● **Exercise input**

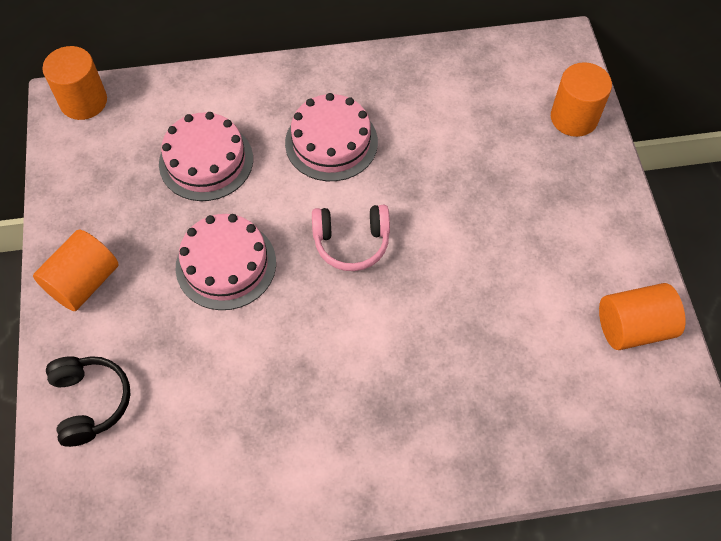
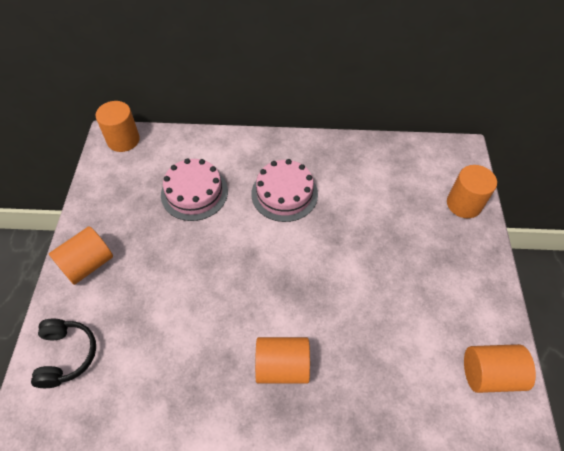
camera: 10 degrees right, 5 degrees down
pink cake [176,214,276,310] -> none
pink headphones [312,205,390,271] -> none
none -> orange cylinder [255,337,310,384]

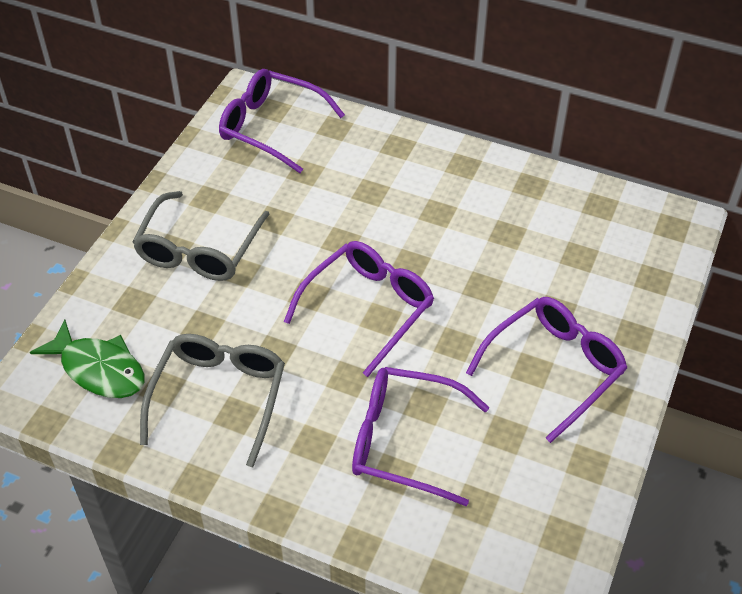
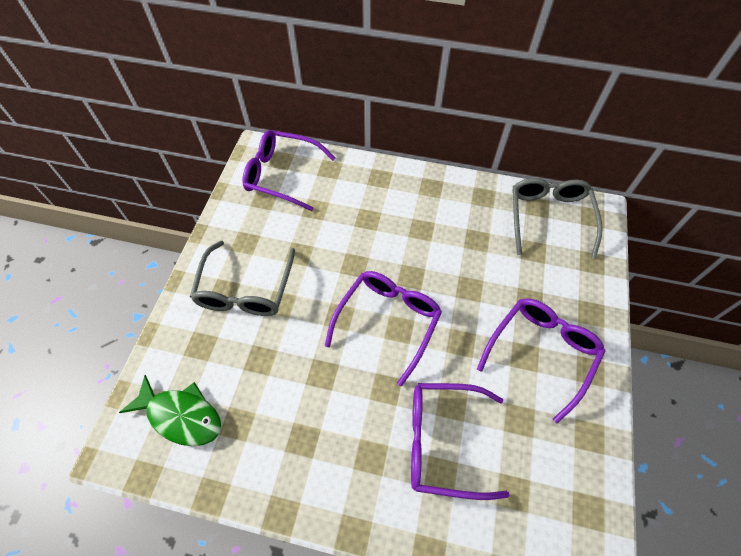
camera: 10 degrees left, 10 degrees up
grey glasses [140,334,285,467] -> grey glasses moved to [512,178,603,258]

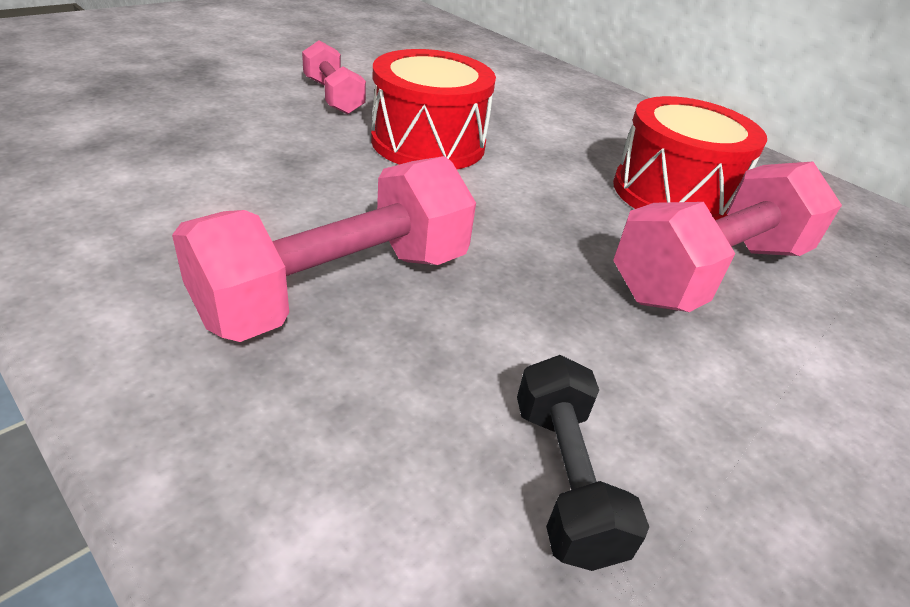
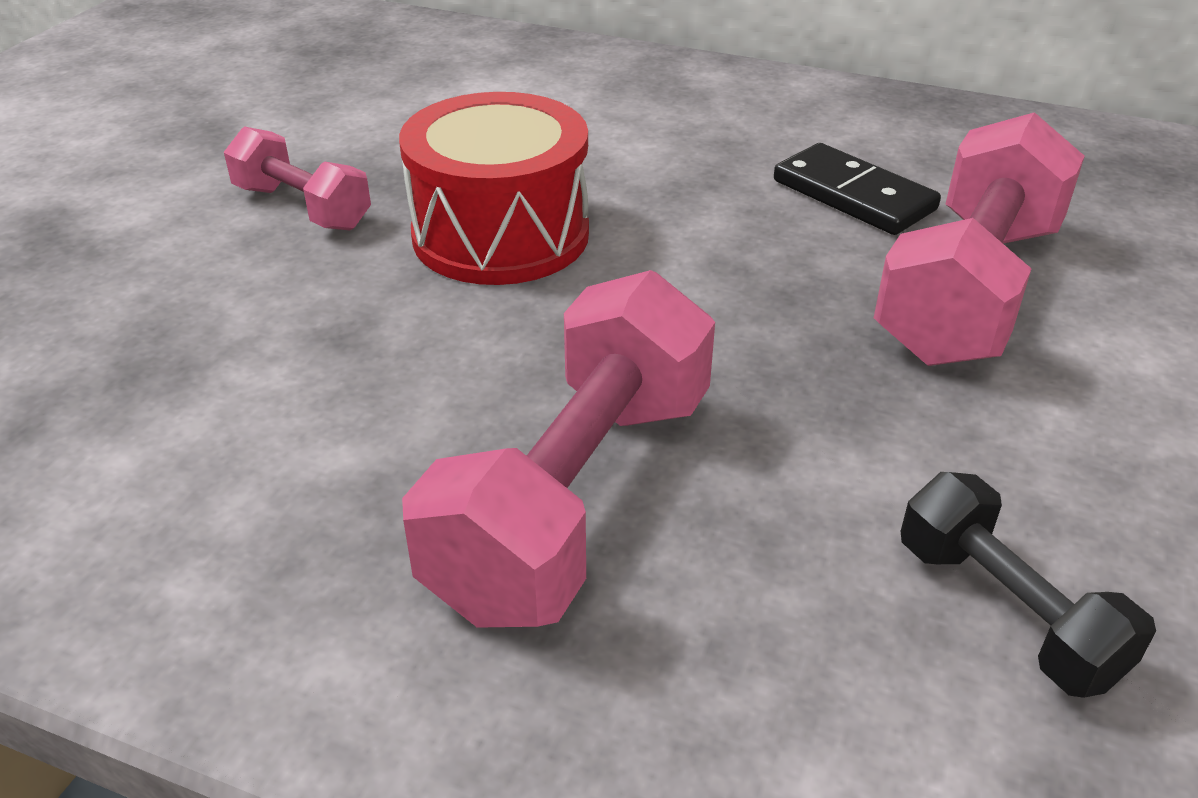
camera: 20 degrees left, 0 degrees up
red drum [613,96,767,220] -> black domino [774,143,941,235]

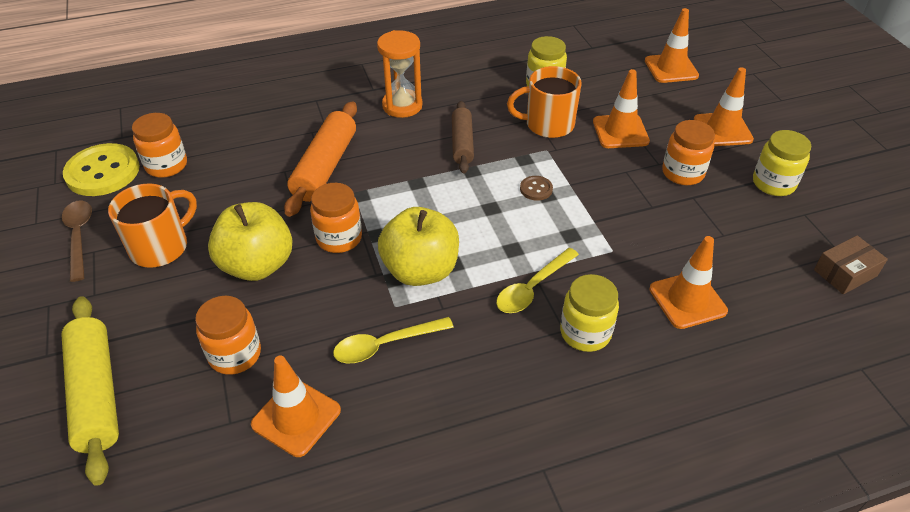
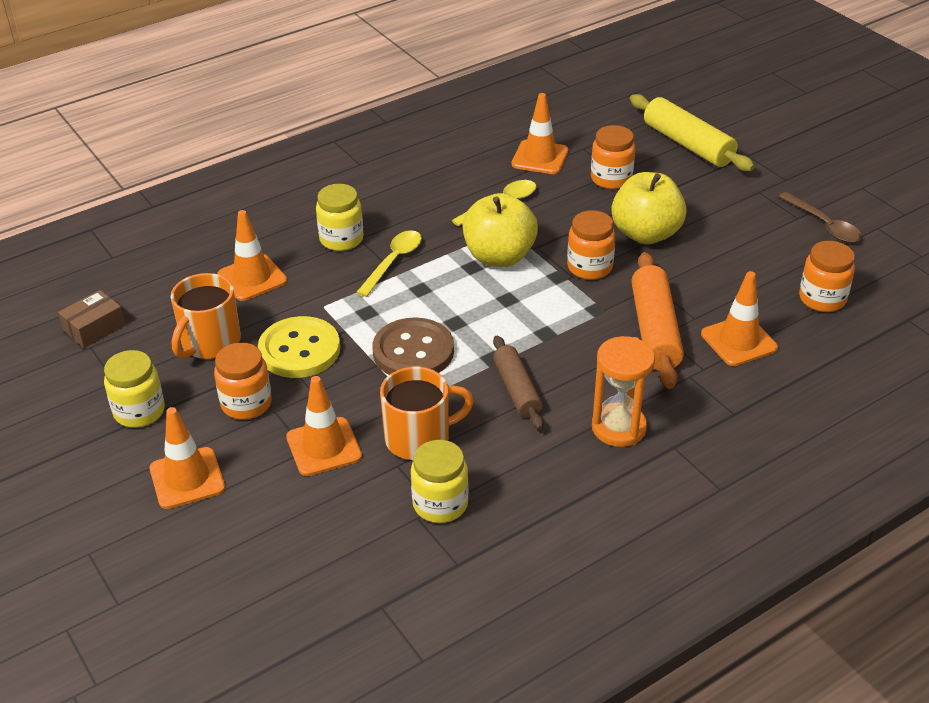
camera: 165 degrees right, 5 degrees down
yellow button [63,143,140,196] -> yellow button moved to [258,316,340,378]
orange mug [108,183,197,268] -> orange mug moved to [171,273,241,359]
brown button [520,176,553,201] -> brown button [372,317,454,375], size x2.21
orange traffic cone [645,8,699,83] -> orange traffic cone moved to [701,271,778,366]

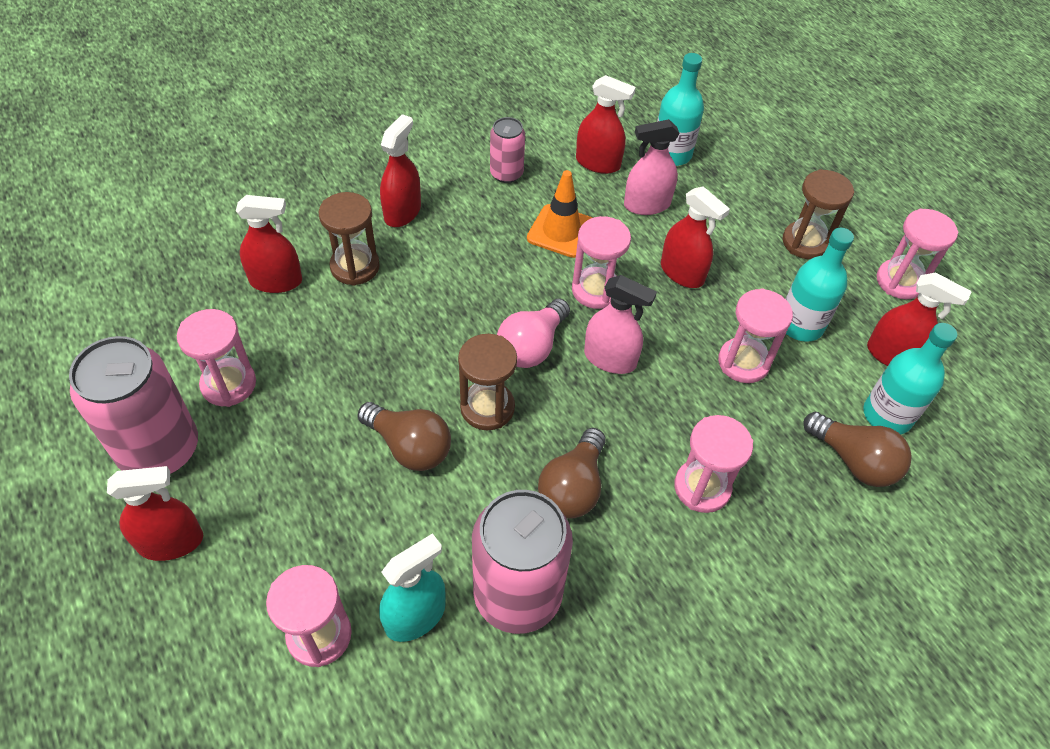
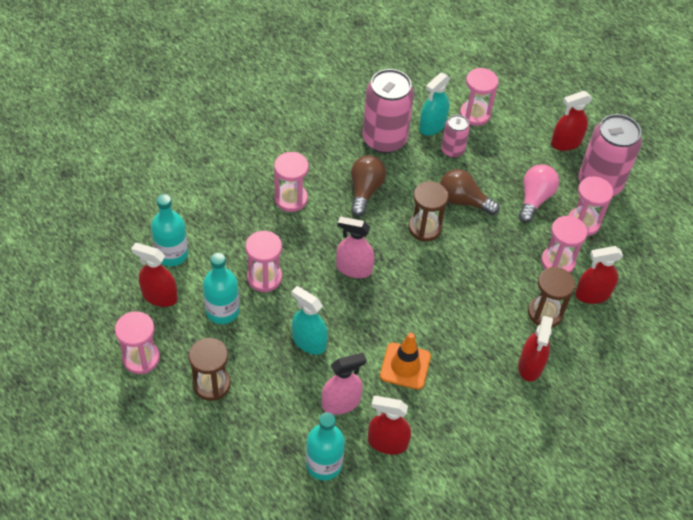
camera: 170 degrees right, 0 degrees up
pink can [490,117,525,183] -> pink can moved to [441,115,470,158]
pink light bulb [497,299,570,368] -> pink light bulb moved to [519,164,559,223]
pink hourglass [572,216,631,309] -> pink hourglass moved to [541,216,587,273]
red spray bottle [661,186,730,288] -> turquoise spray bottle [291,286,328,355]
brown light bulb [803,412,912,487] -> none

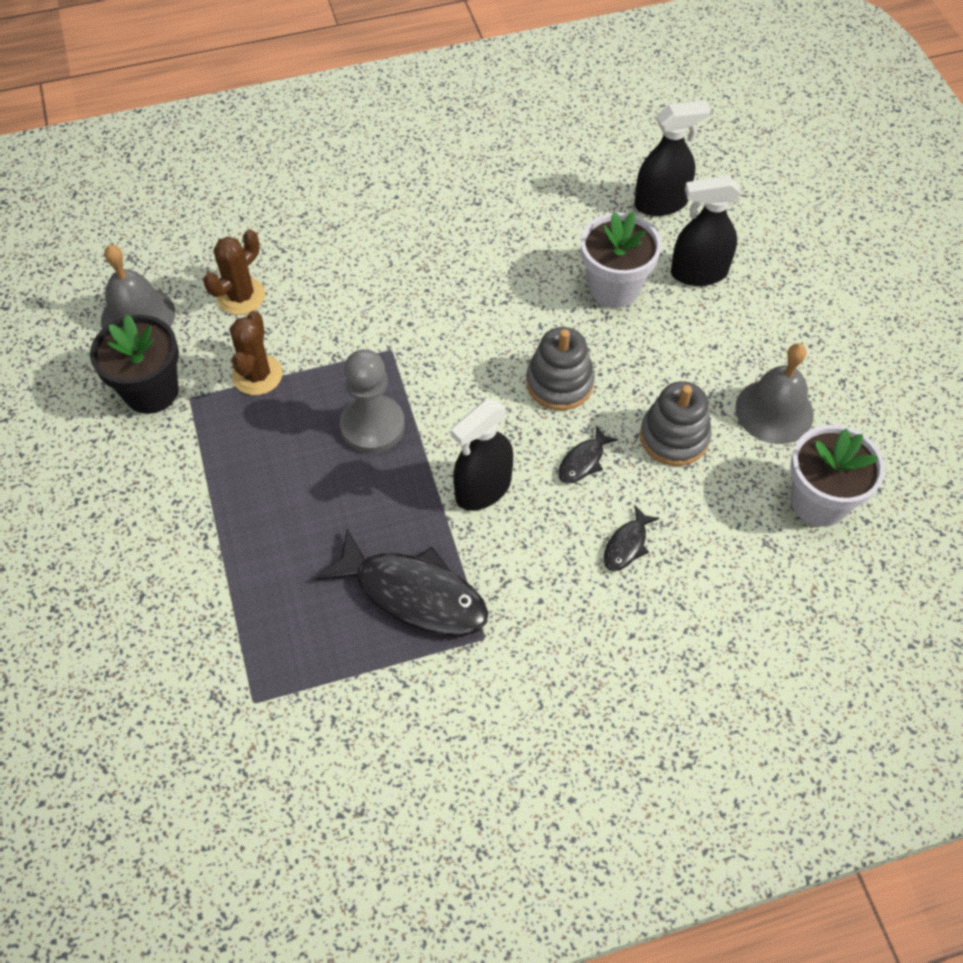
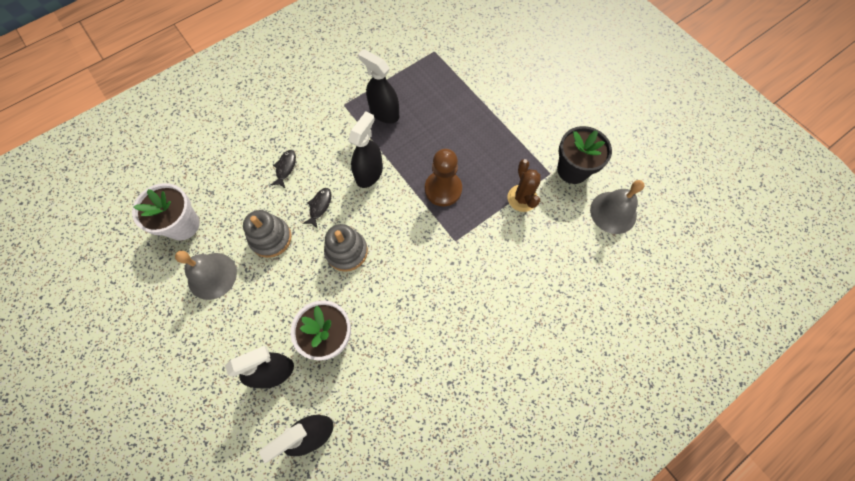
camera: 160 degrees right, 10 degrees up
brown cactus [203,229,265,315] -> none
black fish [316,529,489,636] -> black spray bottle [358,49,399,124]
grey pawn [340,349,405,453] -> brown pawn [425,149,462,206]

● **What the exercise asks**
State how many lines in the material include the string "left". Nothing other than the number is wanted.

● **Answer area**
2